(Beginning of MATERIAL SHOWN)

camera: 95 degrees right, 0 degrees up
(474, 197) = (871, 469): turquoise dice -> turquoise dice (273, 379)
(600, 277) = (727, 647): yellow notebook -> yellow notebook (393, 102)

(End of MATERIAL SHOWN)
(Beginning of MATERIAL SHOWN)

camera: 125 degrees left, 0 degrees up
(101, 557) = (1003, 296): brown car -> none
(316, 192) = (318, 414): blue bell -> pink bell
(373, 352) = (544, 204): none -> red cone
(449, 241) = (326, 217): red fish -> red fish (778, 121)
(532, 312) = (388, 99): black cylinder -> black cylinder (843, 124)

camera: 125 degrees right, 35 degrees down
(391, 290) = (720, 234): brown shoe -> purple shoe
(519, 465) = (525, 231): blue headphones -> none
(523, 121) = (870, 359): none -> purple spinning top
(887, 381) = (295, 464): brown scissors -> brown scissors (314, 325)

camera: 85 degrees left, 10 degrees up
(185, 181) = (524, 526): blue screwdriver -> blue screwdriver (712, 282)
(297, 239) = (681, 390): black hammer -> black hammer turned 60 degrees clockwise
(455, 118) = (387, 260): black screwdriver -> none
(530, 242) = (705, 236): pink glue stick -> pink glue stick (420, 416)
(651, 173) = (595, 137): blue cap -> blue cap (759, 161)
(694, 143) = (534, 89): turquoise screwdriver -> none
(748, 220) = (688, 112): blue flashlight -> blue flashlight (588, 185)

(End of MATERIAL SHOWN)

● DESCRIPTION OF THE TASK
Please copy, exactly as written, every line in the listing above from the line with "(523, 121) = (870, 359): none" up to and including the line with "(748, 220) = (688, 112): blue".

● OUTPUT OF THE TASK
(523, 121) = (870, 359): none -> purple spinning top
(887, 381) = (295, 464): brown scissors -> brown scissors (314, 325)

camera: 85 degrees left, 10 degrees up
(185, 181) = (524, 526): blue screwdriver -> blue screwdriver (712, 282)
(297, 239) = (681, 390): black hammer -> black hammer turned 60 degrees clockwise
(455, 118) = (387, 260): black screwdriver -> none
(530, 242) = (705, 236): pink glue stick -> pink glue stick (420, 416)
(651, 173) = (595, 137): blue cap -> blue cap (759, 161)
(694, 143) = (534, 89): turquoise screwdriver -> none
(748, 220) = (688, 112): blue flashlight -> blue flashlight (588, 185)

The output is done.